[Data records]
»»
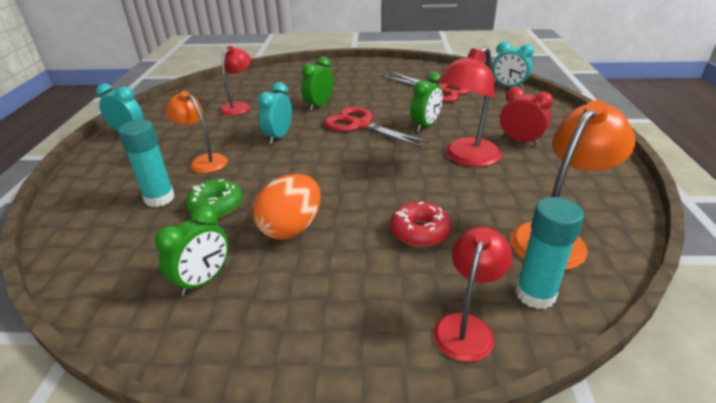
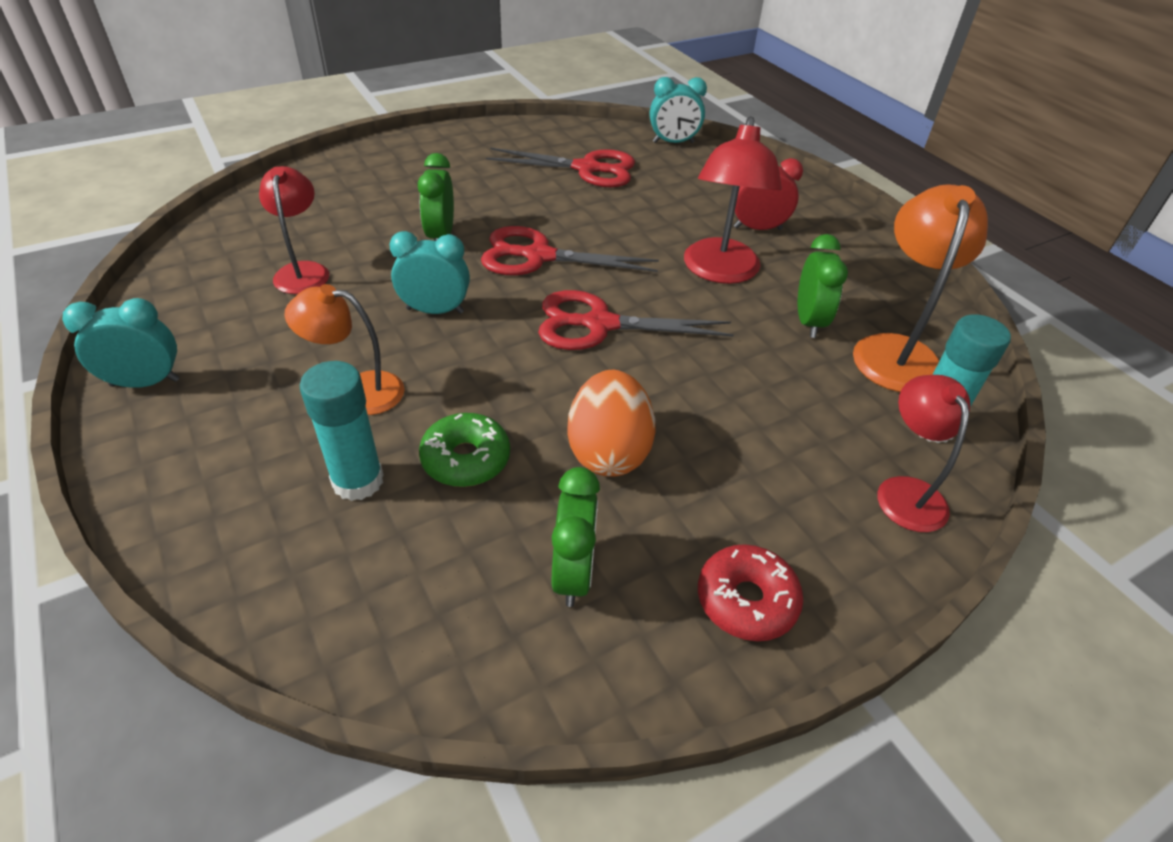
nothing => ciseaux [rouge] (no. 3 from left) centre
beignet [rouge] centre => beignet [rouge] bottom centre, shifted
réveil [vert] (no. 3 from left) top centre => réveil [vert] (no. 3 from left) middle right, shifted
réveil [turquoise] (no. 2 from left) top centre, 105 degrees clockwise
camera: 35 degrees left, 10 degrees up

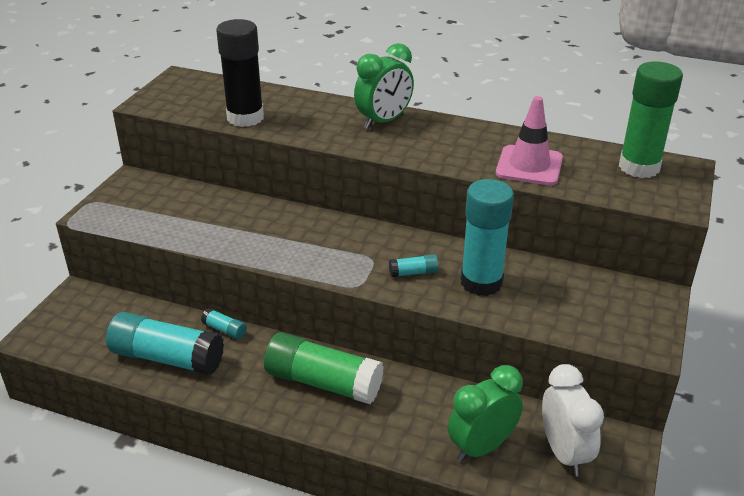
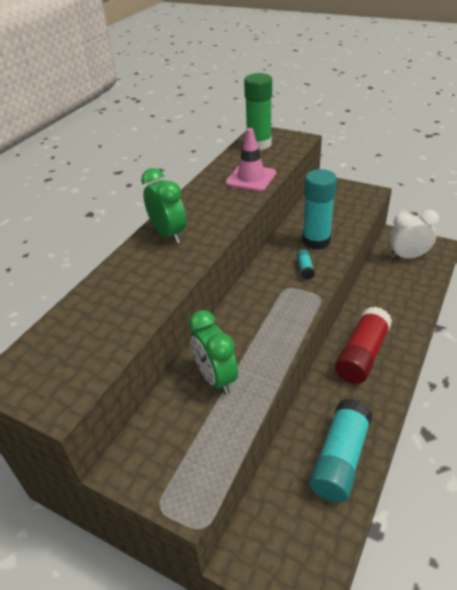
bâton de colle [turquoise] (no. 2 from left) middle left => nothing
bâton de colle [noir] top left => nothing
réveil [vert] (no. 2 from left) bottom centre => réveil [vert] (no. 2 from left) centre, shifted
bâton de colle [vert] (no. 1 from left) bottom centre => bâton de colle [rouge] middle right
camera: 80 degrees left, 5 degrees up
««
__YOUR TASK__. Return all the data exactly, pictures omitted.

__WORKED SOLUTION__.
nothing => ciseaux [rouge] (no. 3 from left) centre
beignet [rouge] centre => beignet [rouge] bottom centre, shifted
réveil [vert] (no. 3 from left) top centre => réveil [vert] (no. 3 from left) middle right, shifted
réveil [turquoise] (no. 2 from left) top centre, 105 degrees clockwise
camera: 35 degrees left, 10 degrees up

bâton de colle [turquoise] (no. 2 from left) middle left => nothing
bâton de colle [noir] top left => nothing
réveil [vert] (no. 2 from left) bottom centre => réveil [vert] (no. 2 from left) centre, shifted
bâton de colle [vert] (no. 1 from left) bottom centre => bâton de colle [rouge] middle right
camera: 80 degrees left, 5 degrees up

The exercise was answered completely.